**WHAT TO WORK ON**
Every record below must be returned exactly as it was received.

**DATA PROVIDED**
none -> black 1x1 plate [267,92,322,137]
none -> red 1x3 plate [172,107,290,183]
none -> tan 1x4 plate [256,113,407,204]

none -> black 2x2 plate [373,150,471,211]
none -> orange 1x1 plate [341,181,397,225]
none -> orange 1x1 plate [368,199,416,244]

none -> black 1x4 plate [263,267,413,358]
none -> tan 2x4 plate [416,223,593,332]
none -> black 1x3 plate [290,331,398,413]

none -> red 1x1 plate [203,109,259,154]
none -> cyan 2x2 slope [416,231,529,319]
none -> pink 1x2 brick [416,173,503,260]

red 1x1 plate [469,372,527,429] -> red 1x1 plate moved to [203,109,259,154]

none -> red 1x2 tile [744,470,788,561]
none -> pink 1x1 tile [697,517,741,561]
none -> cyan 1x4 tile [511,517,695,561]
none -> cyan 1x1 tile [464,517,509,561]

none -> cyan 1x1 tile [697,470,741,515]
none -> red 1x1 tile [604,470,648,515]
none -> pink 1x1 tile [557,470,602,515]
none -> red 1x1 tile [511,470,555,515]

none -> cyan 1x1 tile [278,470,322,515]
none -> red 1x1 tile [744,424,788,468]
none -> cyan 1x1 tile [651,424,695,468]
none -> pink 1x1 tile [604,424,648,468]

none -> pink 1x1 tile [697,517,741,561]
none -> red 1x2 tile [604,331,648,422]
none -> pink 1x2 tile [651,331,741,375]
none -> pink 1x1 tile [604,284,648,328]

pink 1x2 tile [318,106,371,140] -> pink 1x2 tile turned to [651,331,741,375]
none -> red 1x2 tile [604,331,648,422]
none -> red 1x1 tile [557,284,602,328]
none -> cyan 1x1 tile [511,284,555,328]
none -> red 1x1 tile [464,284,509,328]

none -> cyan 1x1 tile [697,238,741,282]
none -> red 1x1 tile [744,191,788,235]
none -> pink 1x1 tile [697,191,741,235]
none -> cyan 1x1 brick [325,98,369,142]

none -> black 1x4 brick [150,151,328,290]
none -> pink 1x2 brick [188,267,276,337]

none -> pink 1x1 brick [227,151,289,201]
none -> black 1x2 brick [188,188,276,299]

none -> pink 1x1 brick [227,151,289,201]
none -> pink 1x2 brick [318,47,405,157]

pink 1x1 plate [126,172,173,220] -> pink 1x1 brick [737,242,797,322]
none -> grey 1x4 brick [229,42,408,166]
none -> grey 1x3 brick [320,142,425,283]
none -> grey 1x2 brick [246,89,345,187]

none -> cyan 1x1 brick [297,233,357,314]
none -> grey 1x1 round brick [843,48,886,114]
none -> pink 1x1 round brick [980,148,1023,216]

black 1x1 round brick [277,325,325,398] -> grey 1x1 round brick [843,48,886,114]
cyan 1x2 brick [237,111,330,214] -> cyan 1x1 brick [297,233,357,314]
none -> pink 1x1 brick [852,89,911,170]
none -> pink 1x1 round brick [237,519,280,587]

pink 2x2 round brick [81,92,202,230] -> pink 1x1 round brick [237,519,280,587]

**RESPONSE AREA**
none -> black 1x1 plate [267,92,322,137]
none -> red 1x3 plate [172,107,290,183]
none -> tan 1x4 plate [256,113,407,204]

none -> black 2x2 plate [373,150,471,211]
none -> orange 1x1 plate [341,181,397,225]
none -> orange 1x1 plate [368,199,416,244]

none -> black 1x4 plate [263,267,413,358]
none -> tan 2x4 plate [416,223,593,332]
none -> black 1x3 plate [290,331,398,413]

none -> red 1x1 plate [203,109,259,154]
none -> cyan 2x2 slope [416,231,529,319]
none -> pink 1x2 brick [416,173,503,260]

red 1x1 plate [469,372,527,429] -> red 1x1 plate moved to [203,109,259,154]

none -> red 1x2 tile [744,470,788,561]
none -> pink 1x1 tile [697,517,741,561]
none -> cyan 1x4 tile [511,517,695,561]
none -> cyan 1x1 tile [464,517,509,561]

none -> cyan 1x1 tile [697,470,741,515]
none -> red 1x1 tile [604,470,648,515]
none -> pink 1x1 tile [557,470,602,515]
none -> red 1x1 tile [511,470,555,515]

none -> cyan 1x1 tile [278,470,322,515]
none -> red 1x1 tile [744,424,788,468]
none -> cyan 1x1 tile [651,424,695,468]
none -> pink 1x1 tile [604,424,648,468]

none -> pink 1x1 tile [697,517,741,561]
none -> red 1x2 tile [604,331,648,422]
none -> pink 1x2 tile [651,331,741,375]
none -> pink 1x1 tile [604,284,648,328]

pink 1x2 tile [318,106,371,140] -> pink 1x2 tile turned to [651,331,741,375]
none -> red 1x2 tile [604,331,648,422]
none -> red 1x1 tile [557,284,602,328]
none -> cyan 1x1 tile [511,284,555,328]
none -> red 1x1 tile [464,284,509,328]

none -> cyan 1x1 tile [697,238,741,282]
none -> red 1x1 tile [744,191,788,235]
none -> pink 1x1 tile [697,191,741,235]
none -> cyan 1x1 brick [325,98,369,142]

none -> black 1x4 brick [150,151,328,290]
none -> pink 1x2 brick [188,267,276,337]

none -> pink 1x1 brick [227,151,289,201]
none -> black 1x2 brick [188,188,276,299]

none -> pink 1x1 brick [227,151,289,201]
none -> pink 1x2 brick [318,47,405,157]

pink 1x1 plate [126,172,173,220] -> pink 1x1 brick [737,242,797,322]
none -> grey 1x4 brick [229,42,408,166]
none -> grey 1x3 brick [320,142,425,283]
none -> grey 1x2 brick [246,89,345,187]

none -> cyan 1x1 brick [297,233,357,314]
none -> grey 1x1 round brick [843,48,886,114]
none -> pink 1x1 round brick [980,148,1023,216]

black 1x1 round brick [277,325,325,398] -> grey 1x1 round brick [843,48,886,114]
cyan 1x2 brick [237,111,330,214] -> cyan 1x1 brick [297,233,357,314]
none -> pink 1x1 brick [852,89,911,170]
none -> pink 1x1 round brick [237,519,280,587]

pink 2x2 round brick [81,92,202,230] -> pink 1x1 round brick [237,519,280,587]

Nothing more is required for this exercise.